=== Input for this task ===
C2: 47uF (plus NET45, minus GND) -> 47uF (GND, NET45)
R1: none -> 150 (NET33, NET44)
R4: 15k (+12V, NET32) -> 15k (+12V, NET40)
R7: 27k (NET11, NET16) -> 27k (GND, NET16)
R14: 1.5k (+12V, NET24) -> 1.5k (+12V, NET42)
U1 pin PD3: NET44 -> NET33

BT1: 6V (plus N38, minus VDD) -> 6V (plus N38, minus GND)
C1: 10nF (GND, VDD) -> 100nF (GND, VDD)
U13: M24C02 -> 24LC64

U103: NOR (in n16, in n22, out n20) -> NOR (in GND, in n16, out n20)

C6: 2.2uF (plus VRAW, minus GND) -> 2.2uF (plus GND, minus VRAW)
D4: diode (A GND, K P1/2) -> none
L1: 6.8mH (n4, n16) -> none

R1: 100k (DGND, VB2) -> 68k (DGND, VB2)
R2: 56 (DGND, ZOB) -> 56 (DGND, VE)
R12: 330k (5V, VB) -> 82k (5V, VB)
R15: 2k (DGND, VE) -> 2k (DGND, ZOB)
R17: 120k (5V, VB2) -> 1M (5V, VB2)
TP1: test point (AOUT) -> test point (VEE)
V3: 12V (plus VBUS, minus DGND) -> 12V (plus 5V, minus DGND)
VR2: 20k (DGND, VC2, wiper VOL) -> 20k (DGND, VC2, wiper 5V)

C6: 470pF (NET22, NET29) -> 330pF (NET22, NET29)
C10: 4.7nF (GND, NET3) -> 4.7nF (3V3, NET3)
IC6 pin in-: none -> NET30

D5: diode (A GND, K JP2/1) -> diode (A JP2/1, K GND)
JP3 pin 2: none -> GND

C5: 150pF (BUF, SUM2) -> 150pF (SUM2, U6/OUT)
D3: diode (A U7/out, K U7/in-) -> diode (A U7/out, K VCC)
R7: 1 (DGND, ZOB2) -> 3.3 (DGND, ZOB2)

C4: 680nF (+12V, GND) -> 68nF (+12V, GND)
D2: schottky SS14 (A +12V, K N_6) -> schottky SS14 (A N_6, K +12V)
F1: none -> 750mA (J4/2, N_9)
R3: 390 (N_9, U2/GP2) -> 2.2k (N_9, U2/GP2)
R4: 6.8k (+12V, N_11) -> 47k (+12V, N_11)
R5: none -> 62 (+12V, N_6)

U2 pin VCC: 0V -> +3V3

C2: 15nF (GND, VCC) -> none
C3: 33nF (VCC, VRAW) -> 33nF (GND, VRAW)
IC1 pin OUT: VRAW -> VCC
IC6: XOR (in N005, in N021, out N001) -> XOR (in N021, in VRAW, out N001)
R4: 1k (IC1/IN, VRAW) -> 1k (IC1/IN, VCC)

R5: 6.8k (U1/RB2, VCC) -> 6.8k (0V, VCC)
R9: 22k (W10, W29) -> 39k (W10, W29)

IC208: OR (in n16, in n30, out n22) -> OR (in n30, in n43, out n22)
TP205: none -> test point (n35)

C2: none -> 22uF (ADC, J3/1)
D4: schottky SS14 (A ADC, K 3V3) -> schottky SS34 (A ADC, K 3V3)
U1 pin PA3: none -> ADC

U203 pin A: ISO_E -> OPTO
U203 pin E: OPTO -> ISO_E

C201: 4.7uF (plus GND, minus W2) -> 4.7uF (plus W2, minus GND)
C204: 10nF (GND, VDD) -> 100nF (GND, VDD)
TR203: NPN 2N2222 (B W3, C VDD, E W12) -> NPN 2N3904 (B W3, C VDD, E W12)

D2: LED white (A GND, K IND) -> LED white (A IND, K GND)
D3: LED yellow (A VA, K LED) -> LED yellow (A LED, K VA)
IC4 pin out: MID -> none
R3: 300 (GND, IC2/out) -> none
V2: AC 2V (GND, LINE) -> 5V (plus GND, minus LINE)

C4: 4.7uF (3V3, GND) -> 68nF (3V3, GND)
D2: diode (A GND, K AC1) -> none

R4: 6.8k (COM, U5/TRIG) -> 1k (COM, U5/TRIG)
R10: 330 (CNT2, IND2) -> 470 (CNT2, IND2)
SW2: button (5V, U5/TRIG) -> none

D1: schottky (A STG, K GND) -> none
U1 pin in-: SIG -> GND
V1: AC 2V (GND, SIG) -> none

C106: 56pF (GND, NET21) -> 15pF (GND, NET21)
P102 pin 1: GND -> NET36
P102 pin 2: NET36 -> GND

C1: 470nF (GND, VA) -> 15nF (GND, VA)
===
Work task: If a line in the data above contains "TRIG", return that line.

Solution to this exercise:
R4: 6.8k (COM, U5/TRIG) -> 1k (COM, U5/TRIG)
SW2: button (5V, U5/TRIG) -> none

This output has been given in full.